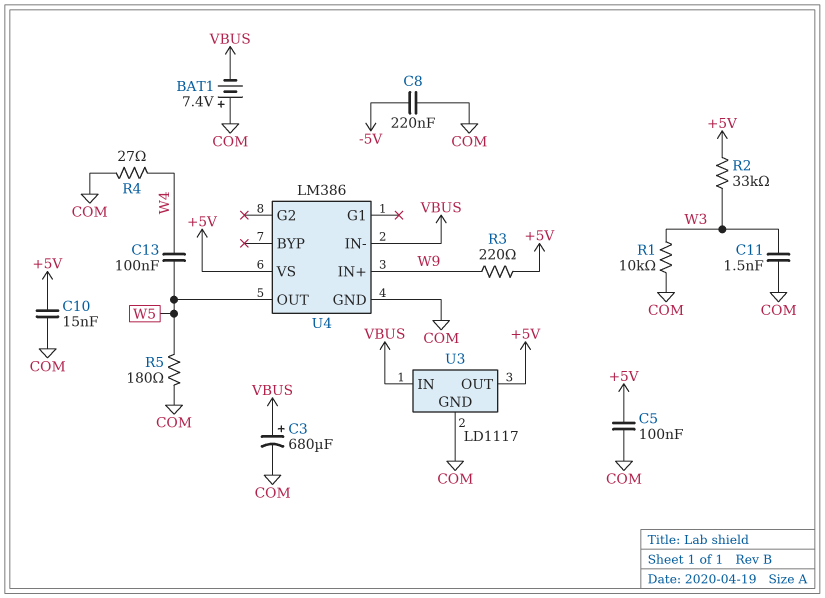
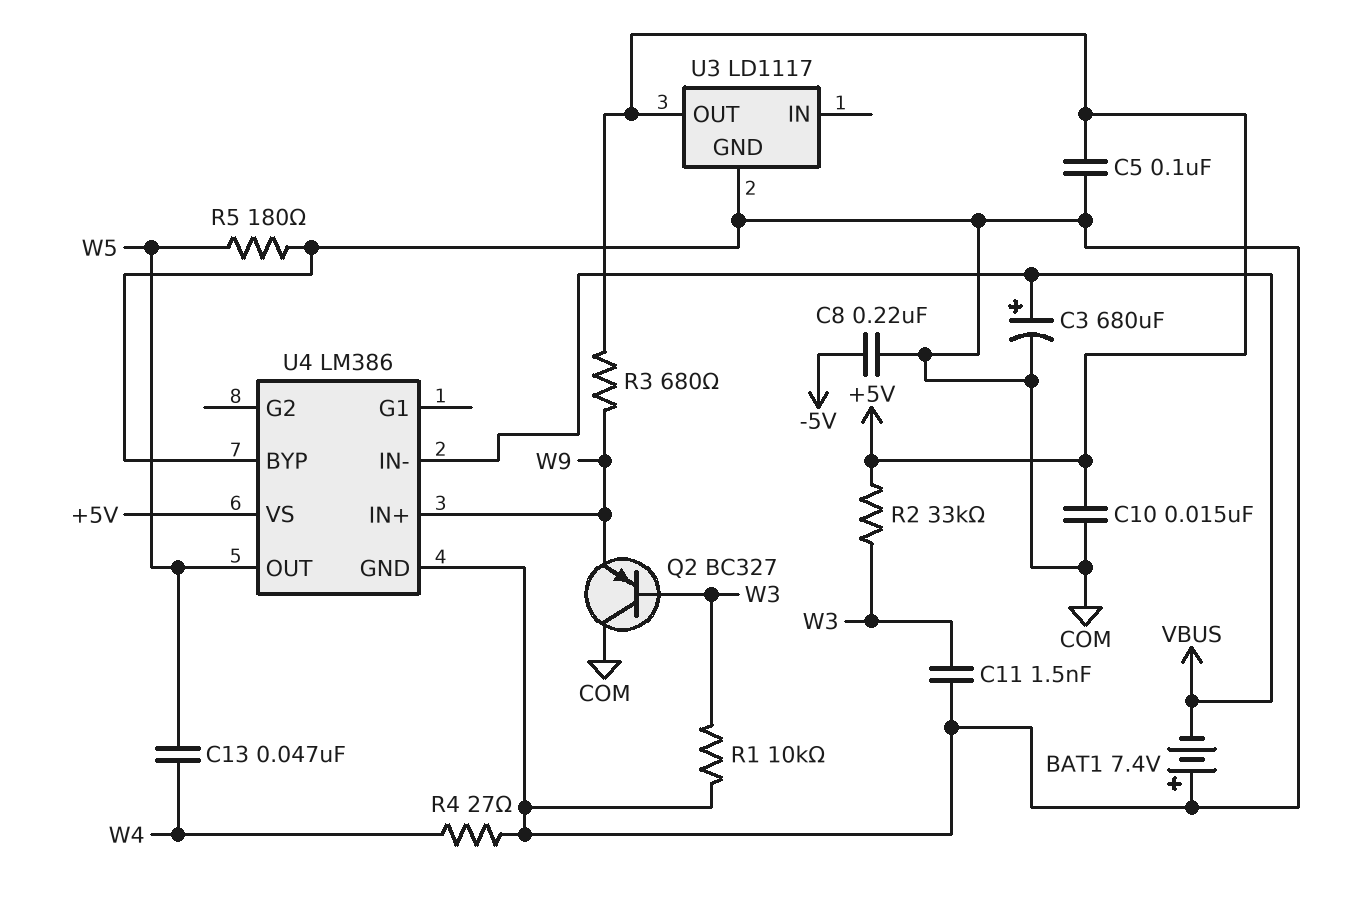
C13: 100nF (W4, W5) -> 47nF (W4, W5)
Q2: none -> PNP BC327 (B W3, C COM, E W9)
R3: 220 (+5V, W9) -> 680 (+5V, W9)
U3 pin IN: VBUS -> none
U4 pin BYP: none -> COM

- - - -

- _Exercise description_
Output the data exactly. Leave every picture out.

- _Finished task_
C13: 100nF (W4, W5) -> 47nF (W4, W5)
Q2: none -> PNP BC327 (B W3, C COM, E W9)
R3: 220 (+5V, W9) -> 680 (+5V, W9)
U3 pin IN: VBUS -> none
U4 pin BYP: none -> COM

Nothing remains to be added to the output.